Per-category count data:
━━━━━━━━━━
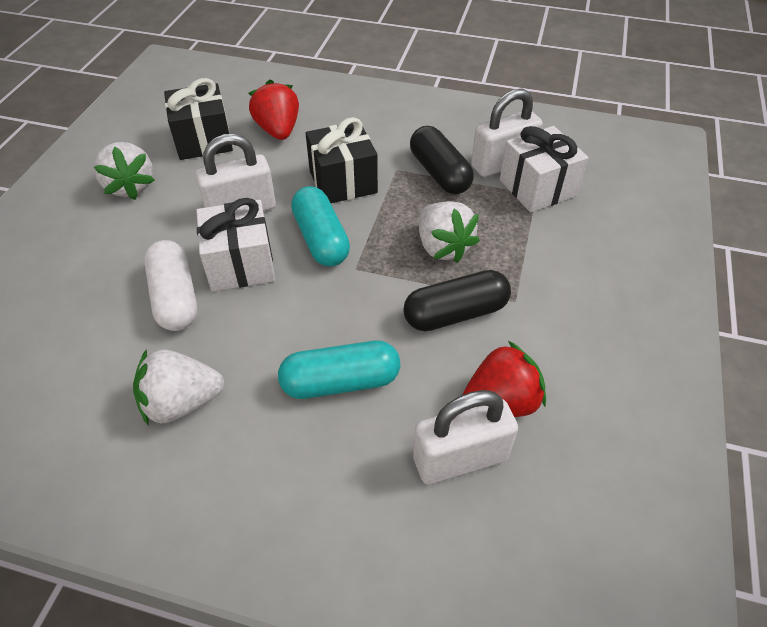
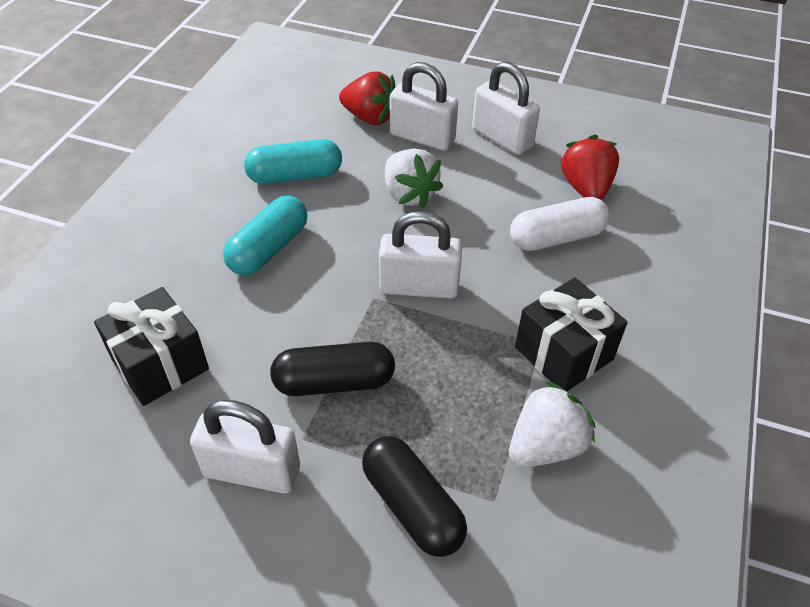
white gift: 2 -> 0
white padlock: 3 -> 4
white strawberry: 3 -> 2

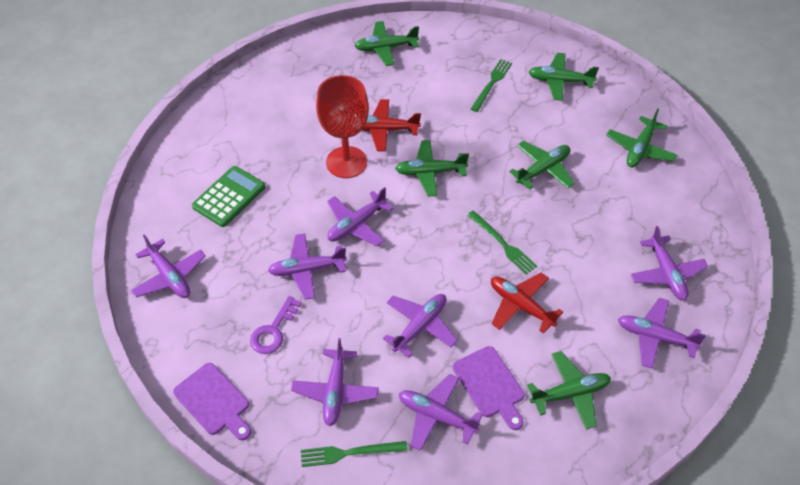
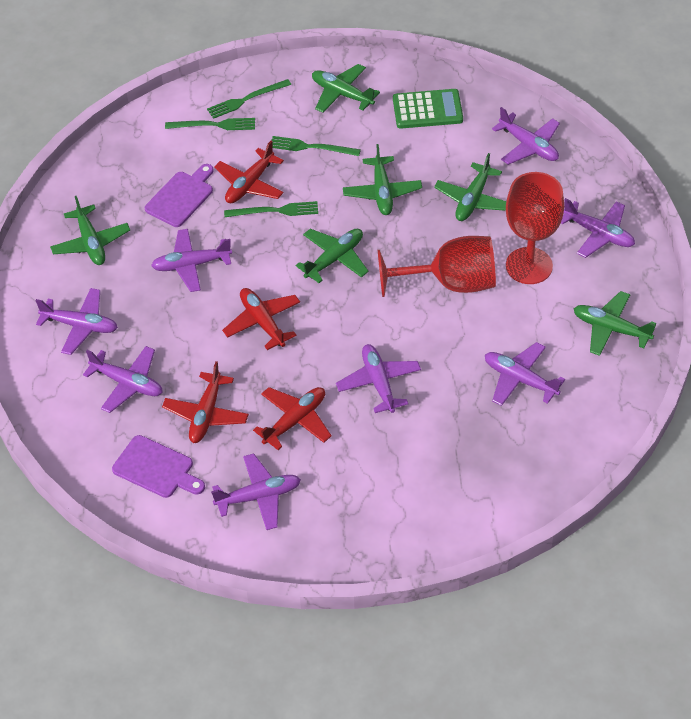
green fork: 3 -> 4
purple key: 1 -> 0
red goblet: 1 -> 2
red plane: 2 -> 4

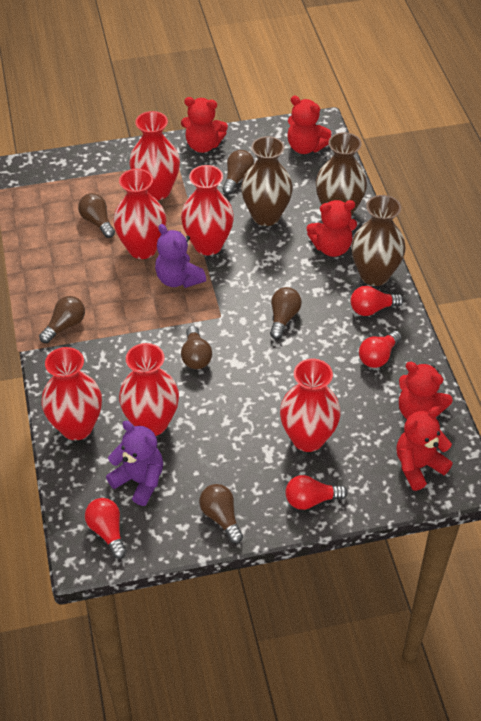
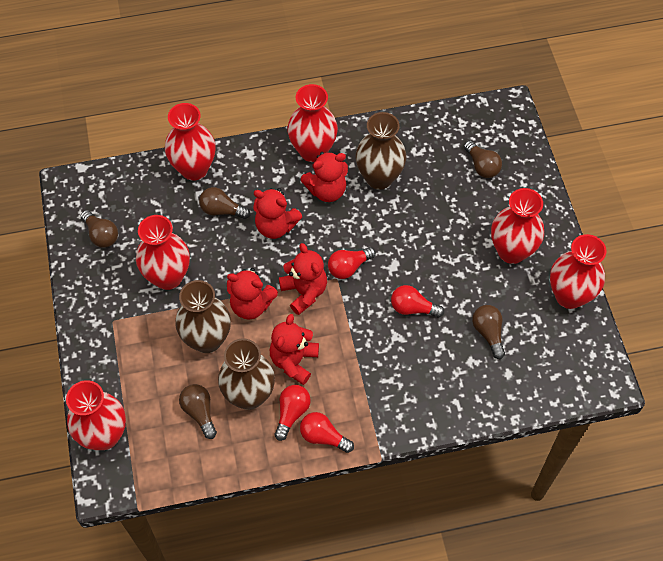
brown light bulb: 6 -> 5
purple teddy bear: 2 -> 0

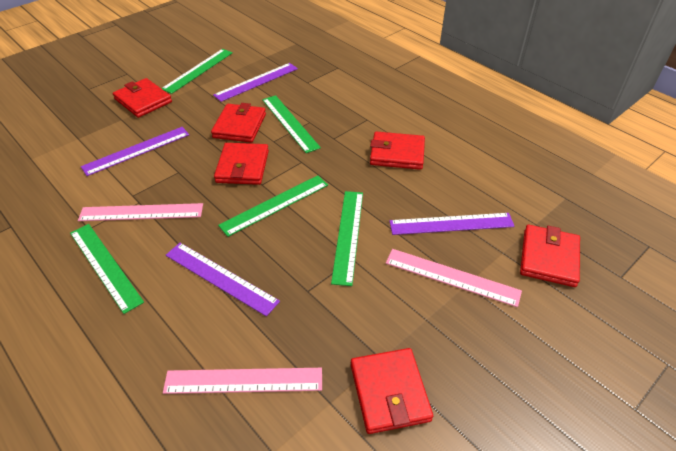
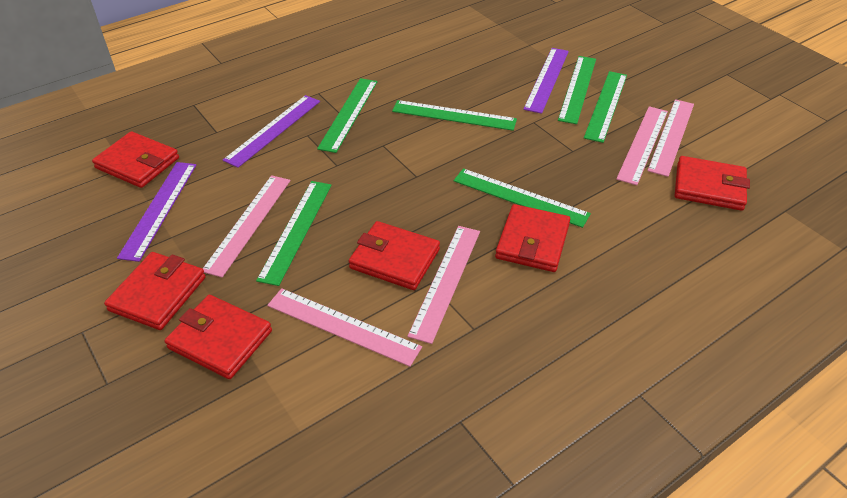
green ruler: 5 -> 6
pink ruler: 3 -> 5
purple ruler: 4 -> 3

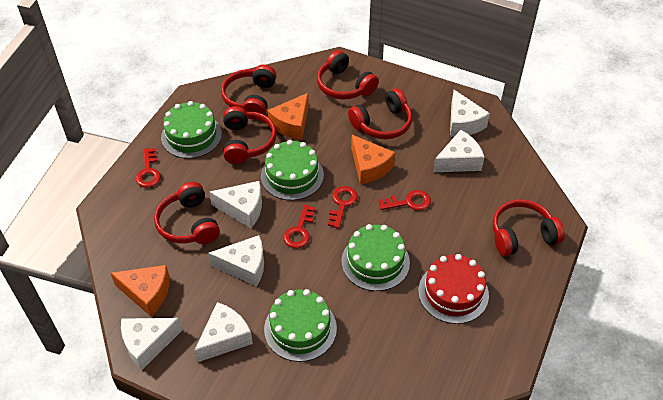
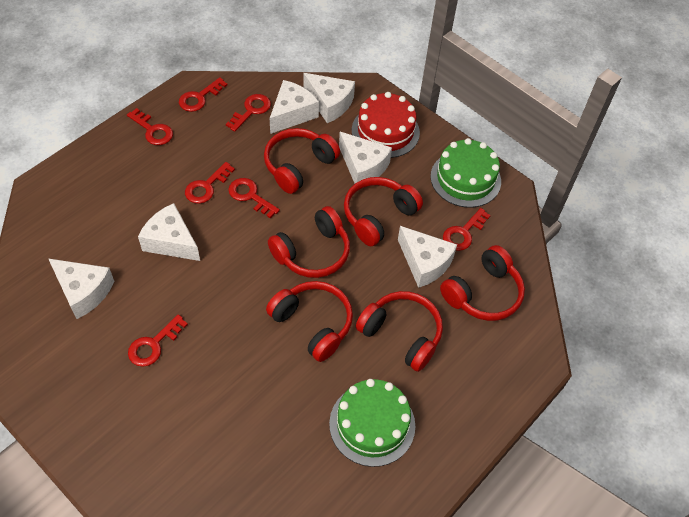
green cake: 4 -> 2
orange cheese: 3 -> 0
red key: 4 -> 7

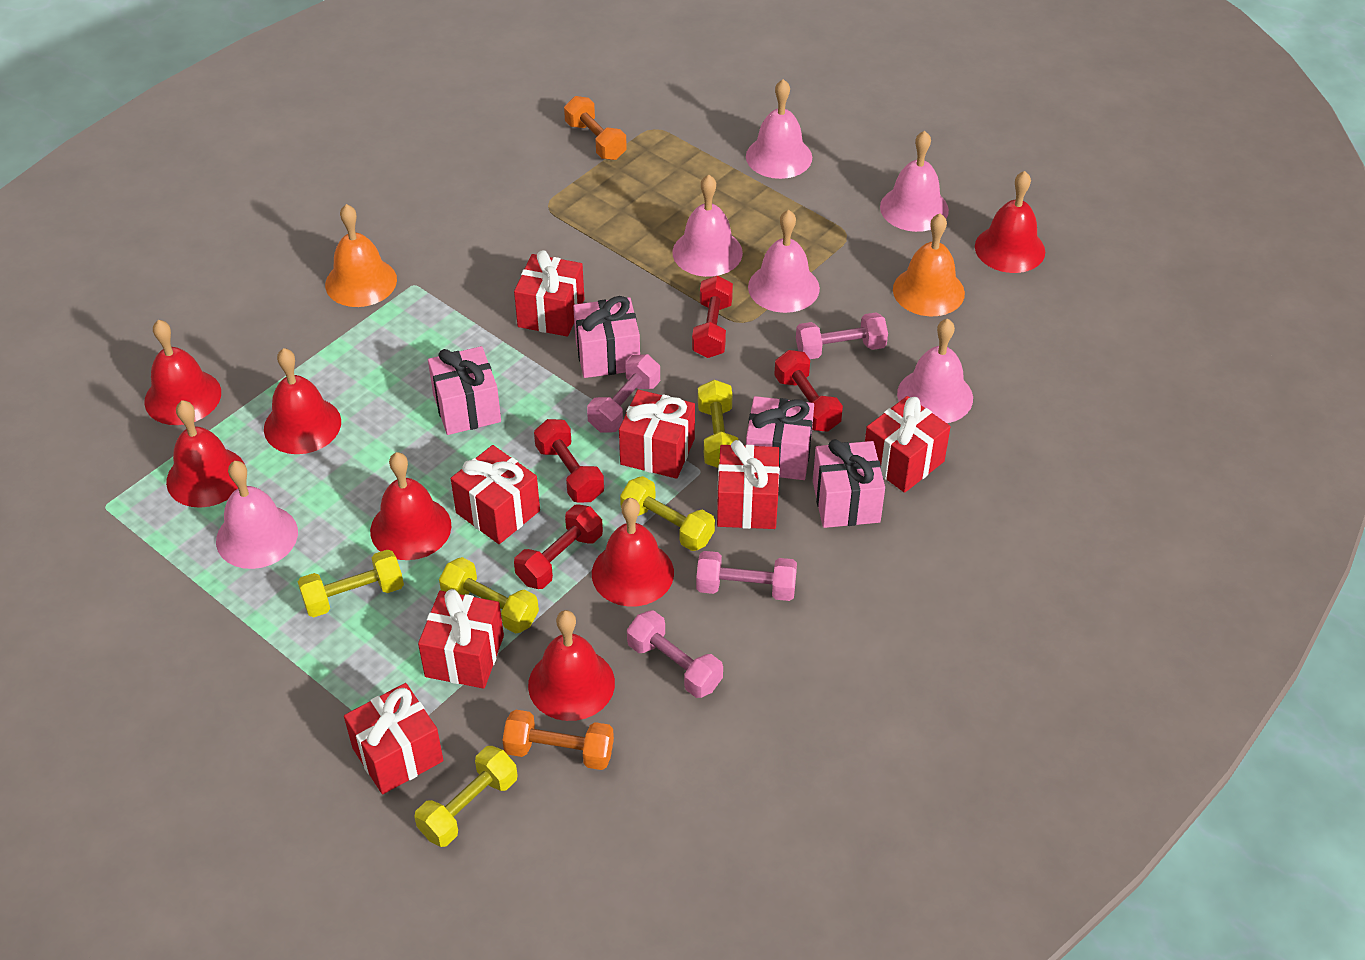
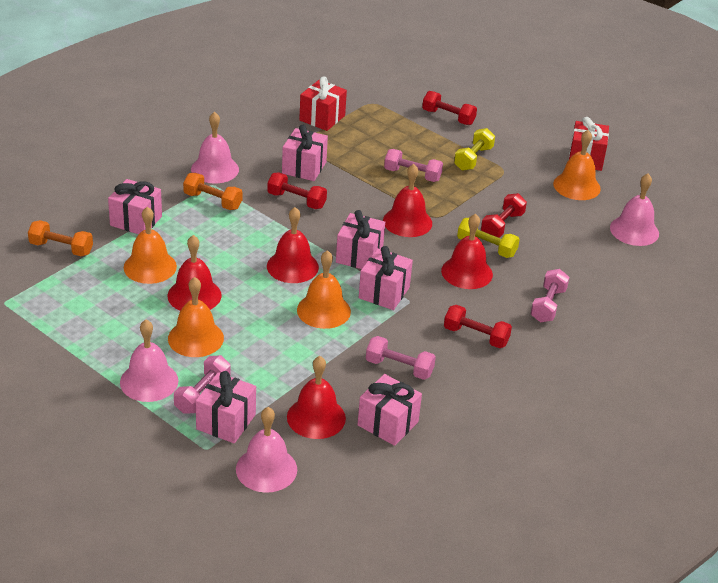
orange bell: 2 -> 4
pink bell: 6 -> 4
pink gift: 4 -> 6
red bell: 7 -> 5
red gift: 7 -> 2
yellow dumbbell: 5 -> 2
━━━━━━━━━━
» EXERCISE DESCRIPTION:
In the entries above, find each line with the string "purple" and copy it.

» RESULT:
purple key: 1 -> 0
purple teddy bear: 2 -> 0
purple ruler: 4 -> 3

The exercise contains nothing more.